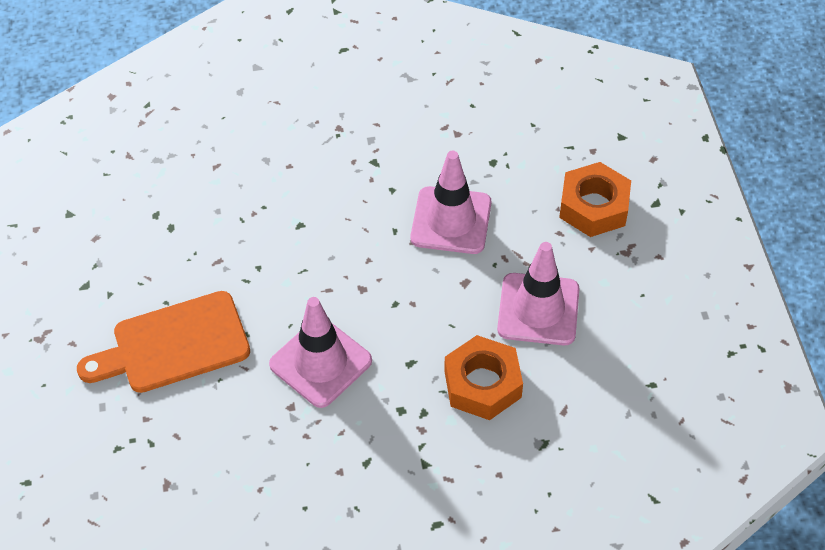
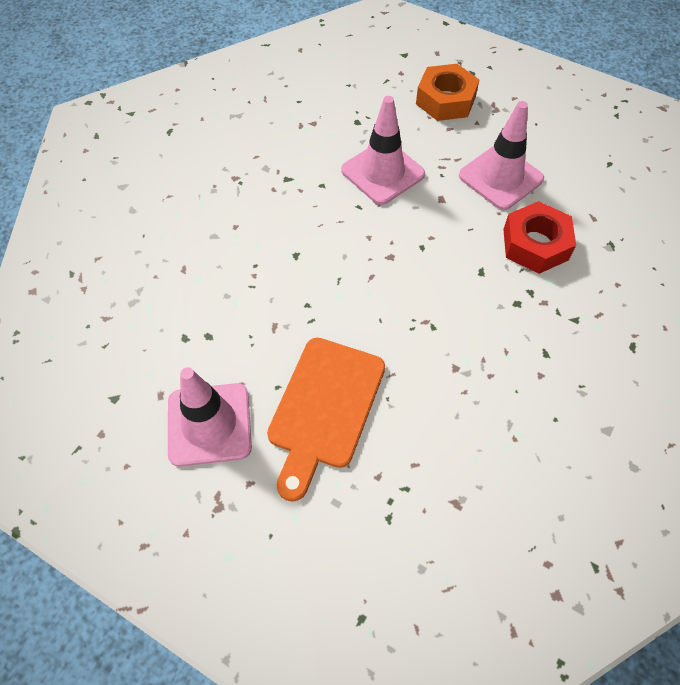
camera: 50 degrees left, 5 degrees up
(320, 362) = (432, 323): pink traffic cone -> pink traffic cone (209, 424)
(482, 384) = (535, 244): orange nut -> red nut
══════════════════════════════
**EXERCISE DETAILS:**
Transcribe the listing in full. Omit the pictures and keep every line exact.

**ANSWER AREA:**
camera: 50 degrees left, 5 degrees up
(320, 362) = (432, 323): pink traffic cone -> pink traffic cone (209, 424)
(482, 384) = (535, 244): orange nut -> red nut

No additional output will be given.